• Instructions for the task: The records are to be copied in their entirety, exactly as given.

Object inventory data
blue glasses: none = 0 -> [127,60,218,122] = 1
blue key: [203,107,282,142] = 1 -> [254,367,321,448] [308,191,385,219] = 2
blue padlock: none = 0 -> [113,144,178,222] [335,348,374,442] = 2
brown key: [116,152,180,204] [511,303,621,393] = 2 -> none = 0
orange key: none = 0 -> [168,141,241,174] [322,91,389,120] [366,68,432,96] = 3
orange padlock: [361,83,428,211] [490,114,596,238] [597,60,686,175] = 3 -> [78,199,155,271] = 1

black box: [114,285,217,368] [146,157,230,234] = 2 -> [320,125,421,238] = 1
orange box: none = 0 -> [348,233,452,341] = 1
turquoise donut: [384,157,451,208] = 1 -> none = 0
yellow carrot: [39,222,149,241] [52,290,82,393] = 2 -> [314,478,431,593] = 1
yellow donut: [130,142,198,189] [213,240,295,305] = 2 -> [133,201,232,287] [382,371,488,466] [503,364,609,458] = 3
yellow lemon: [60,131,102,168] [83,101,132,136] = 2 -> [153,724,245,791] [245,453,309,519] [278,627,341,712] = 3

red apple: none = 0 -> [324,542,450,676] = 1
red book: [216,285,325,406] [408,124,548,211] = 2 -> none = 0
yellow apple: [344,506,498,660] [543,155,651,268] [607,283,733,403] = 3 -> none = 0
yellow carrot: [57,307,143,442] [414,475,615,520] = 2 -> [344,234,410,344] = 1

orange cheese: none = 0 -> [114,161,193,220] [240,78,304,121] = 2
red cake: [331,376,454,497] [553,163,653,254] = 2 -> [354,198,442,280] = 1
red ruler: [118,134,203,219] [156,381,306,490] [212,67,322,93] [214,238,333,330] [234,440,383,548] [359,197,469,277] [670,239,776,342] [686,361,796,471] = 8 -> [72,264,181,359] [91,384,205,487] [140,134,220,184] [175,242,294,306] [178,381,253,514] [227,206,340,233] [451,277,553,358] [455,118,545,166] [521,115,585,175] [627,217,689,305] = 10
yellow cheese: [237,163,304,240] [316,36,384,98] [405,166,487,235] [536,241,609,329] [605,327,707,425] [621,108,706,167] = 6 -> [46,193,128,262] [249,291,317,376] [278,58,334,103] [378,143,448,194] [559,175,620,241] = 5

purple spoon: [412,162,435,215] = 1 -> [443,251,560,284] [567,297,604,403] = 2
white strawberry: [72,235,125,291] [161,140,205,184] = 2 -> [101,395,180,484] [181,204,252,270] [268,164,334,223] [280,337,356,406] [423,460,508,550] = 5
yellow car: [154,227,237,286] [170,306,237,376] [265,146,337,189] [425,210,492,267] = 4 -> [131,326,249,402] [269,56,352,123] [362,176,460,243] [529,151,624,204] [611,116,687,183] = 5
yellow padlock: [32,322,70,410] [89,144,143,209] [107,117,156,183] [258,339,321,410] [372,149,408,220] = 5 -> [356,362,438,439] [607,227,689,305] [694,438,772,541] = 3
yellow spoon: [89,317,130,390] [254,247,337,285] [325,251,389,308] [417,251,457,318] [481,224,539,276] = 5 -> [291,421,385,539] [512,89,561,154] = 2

• Response:
blue glasses: none = 0 -> [127,60,218,122] = 1
blue key: [203,107,282,142] = 1 -> [254,367,321,448] [308,191,385,219] = 2
blue padlock: none = 0 -> [113,144,178,222] [335,348,374,442] = 2
brown key: [116,152,180,204] [511,303,621,393] = 2 -> none = 0
orange key: none = 0 -> [168,141,241,174] [322,91,389,120] [366,68,432,96] = 3
orange padlock: [361,83,428,211] [490,114,596,238] [597,60,686,175] = 3 -> [78,199,155,271] = 1

black box: [114,285,217,368] [146,157,230,234] = 2 -> [320,125,421,238] = 1
orange box: none = 0 -> [348,233,452,341] = 1
turquoise donut: [384,157,451,208] = 1 -> none = 0
yellow carrot: [39,222,149,241] [52,290,82,393] = 2 -> [314,478,431,593] = 1
yellow donut: [130,142,198,189] [213,240,295,305] = 2 -> [133,201,232,287] [382,371,488,466] [503,364,609,458] = 3
yellow lemon: [60,131,102,168] [83,101,132,136] = 2 -> [153,724,245,791] [245,453,309,519] [278,627,341,712] = 3

red apple: none = 0 -> [324,542,450,676] = 1
red book: [216,285,325,406] [408,124,548,211] = 2 -> none = 0
yellow apple: [344,506,498,660] [543,155,651,268] [607,283,733,403] = 3 -> none = 0
yellow carrot: [57,307,143,442] [414,475,615,520] = 2 -> [344,234,410,344] = 1

orange cheese: none = 0 -> [114,161,193,220] [240,78,304,121] = 2
red cake: [331,376,454,497] [553,163,653,254] = 2 -> [354,198,442,280] = 1
red ruler: [118,134,203,219] [156,381,306,490] [212,67,322,93] [214,238,333,330] [234,440,383,548] [359,197,469,277] [670,239,776,342] [686,361,796,471] = 8 -> [72,264,181,359] [91,384,205,487] [140,134,220,184] [175,242,294,306] [178,381,253,514] [227,206,340,233] [451,277,553,358] [455,118,545,166] [521,115,585,175] [627,217,689,305] = 10
yellow cheese: [237,163,304,240] [316,36,384,98] [405,166,487,235] [536,241,609,329] [605,327,707,425] [621,108,706,167] = 6 -> [46,193,128,262] [249,291,317,376] [278,58,334,103] [378,143,448,194] [559,175,620,241] = 5

purple spoon: [412,162,435,215] = 1 -> [443,251,560,284] [567,297,604,403] = 2
white strawberry: [72,235,125,291] [161,140,205,184] = 2 -> [101,395,180,484] [181,204,252,270] [268,164,334,223] [280,337,356,406] [423,460,508,550] = 5
yellow car: [154,227,237,286] [170,306,237,376] [265,146,337,189] [425,210,492,267] = 4 -> [131,326,249,402] [269,56,352,123] [362,176,460,243] [529,151,624,204] [611,116,687,183] = 5
yellow padlock: [32,322,70,410] [89,144,143,209] [107,117,156,183] [258,339,321,410] [372,149,408,220] = 5 -> [356,362,438,439] [607,227,689,305] [694,438,772,541] = 3
yellow spoon: [89,317,130,390] [254,247,337,285] [325,251,389,308] [417,251,457,318] [481,224,539,276] = 5 -> [291,421,385,539] [512,89,561,154] = 2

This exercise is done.